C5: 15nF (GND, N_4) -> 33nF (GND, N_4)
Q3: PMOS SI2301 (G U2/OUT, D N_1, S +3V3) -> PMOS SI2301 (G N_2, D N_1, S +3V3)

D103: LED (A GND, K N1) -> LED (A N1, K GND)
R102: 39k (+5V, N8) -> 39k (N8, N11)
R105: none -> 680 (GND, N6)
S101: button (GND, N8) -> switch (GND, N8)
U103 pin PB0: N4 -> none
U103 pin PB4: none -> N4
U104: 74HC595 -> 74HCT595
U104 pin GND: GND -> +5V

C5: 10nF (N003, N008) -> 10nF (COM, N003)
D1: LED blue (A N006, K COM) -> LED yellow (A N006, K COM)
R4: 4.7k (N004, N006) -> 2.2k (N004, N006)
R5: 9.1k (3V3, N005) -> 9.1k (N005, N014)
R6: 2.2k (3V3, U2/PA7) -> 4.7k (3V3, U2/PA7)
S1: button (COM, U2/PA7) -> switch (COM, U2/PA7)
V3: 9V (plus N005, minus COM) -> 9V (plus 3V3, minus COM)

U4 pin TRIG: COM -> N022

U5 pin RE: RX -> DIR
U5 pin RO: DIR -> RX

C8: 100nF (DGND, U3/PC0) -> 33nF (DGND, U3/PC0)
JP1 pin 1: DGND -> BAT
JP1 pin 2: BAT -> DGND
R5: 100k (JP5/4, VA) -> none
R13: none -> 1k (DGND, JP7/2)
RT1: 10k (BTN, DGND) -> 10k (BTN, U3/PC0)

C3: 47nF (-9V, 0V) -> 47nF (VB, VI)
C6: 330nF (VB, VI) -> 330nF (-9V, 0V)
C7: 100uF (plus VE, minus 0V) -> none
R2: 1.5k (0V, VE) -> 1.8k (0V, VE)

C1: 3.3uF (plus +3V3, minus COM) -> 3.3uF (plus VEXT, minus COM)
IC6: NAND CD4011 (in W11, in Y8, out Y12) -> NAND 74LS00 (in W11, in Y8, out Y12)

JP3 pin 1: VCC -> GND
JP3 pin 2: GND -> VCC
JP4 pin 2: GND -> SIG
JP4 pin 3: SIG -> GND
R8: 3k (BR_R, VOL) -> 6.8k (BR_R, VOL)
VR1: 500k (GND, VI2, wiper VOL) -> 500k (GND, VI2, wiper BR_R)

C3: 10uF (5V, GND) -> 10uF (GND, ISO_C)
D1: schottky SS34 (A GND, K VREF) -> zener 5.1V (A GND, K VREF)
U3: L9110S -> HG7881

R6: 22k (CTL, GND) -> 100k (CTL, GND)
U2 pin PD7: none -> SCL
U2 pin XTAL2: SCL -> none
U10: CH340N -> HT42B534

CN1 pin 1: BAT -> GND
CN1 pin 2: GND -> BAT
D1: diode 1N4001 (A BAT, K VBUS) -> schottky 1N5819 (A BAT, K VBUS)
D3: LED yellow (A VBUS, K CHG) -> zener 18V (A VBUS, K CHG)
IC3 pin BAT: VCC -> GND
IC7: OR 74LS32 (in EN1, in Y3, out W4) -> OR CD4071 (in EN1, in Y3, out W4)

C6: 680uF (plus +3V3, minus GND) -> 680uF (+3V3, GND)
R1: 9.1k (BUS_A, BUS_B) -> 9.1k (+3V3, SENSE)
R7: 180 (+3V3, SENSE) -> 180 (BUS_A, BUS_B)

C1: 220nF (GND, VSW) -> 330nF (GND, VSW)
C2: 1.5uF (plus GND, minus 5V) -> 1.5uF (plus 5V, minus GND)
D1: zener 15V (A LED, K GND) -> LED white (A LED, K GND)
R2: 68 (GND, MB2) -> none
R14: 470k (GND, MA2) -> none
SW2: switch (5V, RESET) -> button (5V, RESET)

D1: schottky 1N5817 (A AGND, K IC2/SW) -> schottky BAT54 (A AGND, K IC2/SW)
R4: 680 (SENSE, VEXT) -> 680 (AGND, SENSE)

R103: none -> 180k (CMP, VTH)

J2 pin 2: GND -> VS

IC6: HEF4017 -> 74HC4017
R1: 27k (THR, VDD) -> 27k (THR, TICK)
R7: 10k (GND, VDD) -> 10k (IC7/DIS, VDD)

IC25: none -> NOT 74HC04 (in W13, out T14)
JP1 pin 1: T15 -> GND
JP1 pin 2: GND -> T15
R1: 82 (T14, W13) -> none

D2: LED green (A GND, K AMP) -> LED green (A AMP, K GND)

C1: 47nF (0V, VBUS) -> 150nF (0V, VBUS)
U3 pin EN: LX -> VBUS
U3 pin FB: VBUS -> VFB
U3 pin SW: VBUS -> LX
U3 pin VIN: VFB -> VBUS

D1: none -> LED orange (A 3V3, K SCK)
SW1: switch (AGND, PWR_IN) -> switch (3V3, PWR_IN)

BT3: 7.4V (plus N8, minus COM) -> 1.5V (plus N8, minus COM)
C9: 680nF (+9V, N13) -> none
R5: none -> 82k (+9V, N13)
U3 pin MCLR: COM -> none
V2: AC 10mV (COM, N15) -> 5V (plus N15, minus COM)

_____

• _WHAT YOU ARE ASKED TO DO_
Once more, write out the records exactly as they are.

• _WRITTEN ANSWER_
C5: 15nF (GND, N_4) -> 33nF (GND, N_4)
Q3: PMOS SI2301 (G U2/OUT, D N_1, S +3V3) -> PMOS SI2301 (G N_2, D N_1, S +3V3)

D103: LED (A GND, K N1) -> LED (A N1, K GND)
R102: 39k (+5V, N8) -> 39k (N8, N11)
R105: none -> 680 (GND, N6)
S101: button (GND, N8) -> switch (GND, N8)
U103 pin PB0: N4 -> none
U103 pin PB4: none -> N4
U104: 74HC595 -> 74HCT595
U104 pin GND: GND -> +5V

C5: 10nF (N003, N008) -> 10nF (COM, N003)
D1: LED blue (A N006, K COM) -> LED yellow (A N006, K COM)
R4: 4.7k (N004, N006) -> 2.2k (N004, N006)
R5: 9.1k (3V3, N005) -> 9.1k (N005, N014)
R6: 2.2k (3V3, U2/PA7) -> 4.7k (3V3, U2/PA7)
S1: button (COM, U2/PA7) -> switch (COM, U2/PA7)
V3: 9V (plus N005, minus COM) -> 9V (plus 3V3, minus COM)

U4 pin TRIG: COM -> N022

U5 pin RE: RX -> DIR
U5 pin RO: DIR -> RX

C8: 100nF (DGND, U3/PC0) -> 33nF (DGND, U3/PC0)
JP1 pin 1: DGND -> BAT
JP1 pin 2: BAT -> DGND
R5: 100k (JP5/4, VA) -> none
R13: none -> 1k (DGND, JP7/2)
RT1: 10k (BTN, DGND) -> 10k (BTN, U3/PC0)

C3: 47nF (-9V, 0V) -> 47nF (VB, VI)
C6: 330nF (VB, VI) -> 330nF (-9V, 0V)
C7: 100uF (plus VE, minus 0V) -> none
R2: 1.5k (0V, VE) -> 1.8k (0V, VE)

C1: 3.3uF (plus +3V3, minus COM) -> 3.3uF (plus VEXT, minus COM)
IC6: NAND CD4011 (in W11, in Y8, out Y12) -> NAND 74LS00 (in W11, in Y8, out Y12)

JP3 pin 1: VCC -> GND
JP3 pin 2: GND -> VCC
JP4 pin 2: GND -> SIG
JP4 pin 3: SIG -> GND
R8: 3k (BR_R, VOL) -> 6.8k (BR_R, VOL)
VR1: 500k (GND, VI2, wiper VOL) -> 500k (GND, VI2, wiper BR_R)

C3: 10uF (5V, GND) -> 10uF (GND, ISO_C)
D1: schottky SS34 (A GND, K VREF) -> zener 5.1V (A GND, K VREF)
U3: L9110S -> HG7881

R6: 22k (CTL, GND) -> 100k (CTL, GND)
U2 pin PD7: none -> SCL
U2 pin XTAL2: SCL -> none
U10: CH340N -> HT42B534

CN1 pin 1: BAT -> GND
CN1 pin 2: GND -> BAT
D1: diode 1N4001 (A BAT, K VBUS) -> schottky 1N5819 (A BAT, K VBUS)
D3: LED yellow (A VBUS, K CHG) -> zener 18V (A VBUS, K CHG)
IC3 pin BAT: VCC -> GND
IC7: OR 74LS32 (in EN1, in Y3, out W4) -> OR CD4071 (in EN1, in Y3, out W4)

C6: 680uF (plus +3V3, minus GND) -> 680uF (+3V3, GND)
R1: 9.1k (BUS_A, BUS_B) -> 9.1k (+3V3, SENSE)
R7: 180 (+3V3, SENSE) -> 180 (BUS_A, BUS_B)

C1: 220nF (GND, VSW) -> 330nF (GND, VSW)
C2: 1.5uF (plus GND, minus 5V) -> 1.5uF (plus 5V, minus GND)
D1: zener 15V (A LED, K GND) -> LED white (A LED, K GND)
R2: 68 (GND, MB2) -> none
R14: 470k (GND, MA2) -> none
SW2: switch (5V, RESET) -> button (5V, RESET)

D1: schottky 1N5817 (A AGND, K IC2/SW) -> schottky BAT54 (A AGND, K IC2/SW)
R4: 680 (SENSE, VEXT) -> 680 (AGND, SENSE)

R103: none -> 180k (CMP, VTH)

J2 pin 2: GND -> VS

IC6: HEF4017 -> 74HC4017
R1: 27k (THR, VDD) -> 27k (THR, TICK)
R7: 10k (GND, VDD) -> 10k (IC7/DIS, VDD)

IC25: none -> NOT 74HC04 (in W13, out T14)
JP1 pin 1: T15 -> GND
JP1 pin 2: GND -> T15
R1: 82 (T14, W13) -> none

D2: LED green (A GND, K AMP) -> LED green (A AMP, K GND)

C1: 47nF (0V, VBUS) -> 150nF (0V, VBUS)
U3 pin EN: LX -> VBUS
U3 pin FB: VBUS -> VFB
U3 pin SW: VBUS -> LX
U3 pin VIN: VFB -> VBUS

D1: none -> LED orange (A 3V3, K SCK)
SW1: switch (AGND, PWR_IN) -> switch (3V3, PWR_IN)

BT3: 7.4V (plus N8, minus COM) -> 1.5V (plus N8, minus COM)
C9: 680nF (+9V, N13) -> none
R5: none -> 82k (+9V, N13)
U3 pin MCLR: COM -> none
V2: AC 10mV (COM, N15) -> 5V (plus N15, minus COM)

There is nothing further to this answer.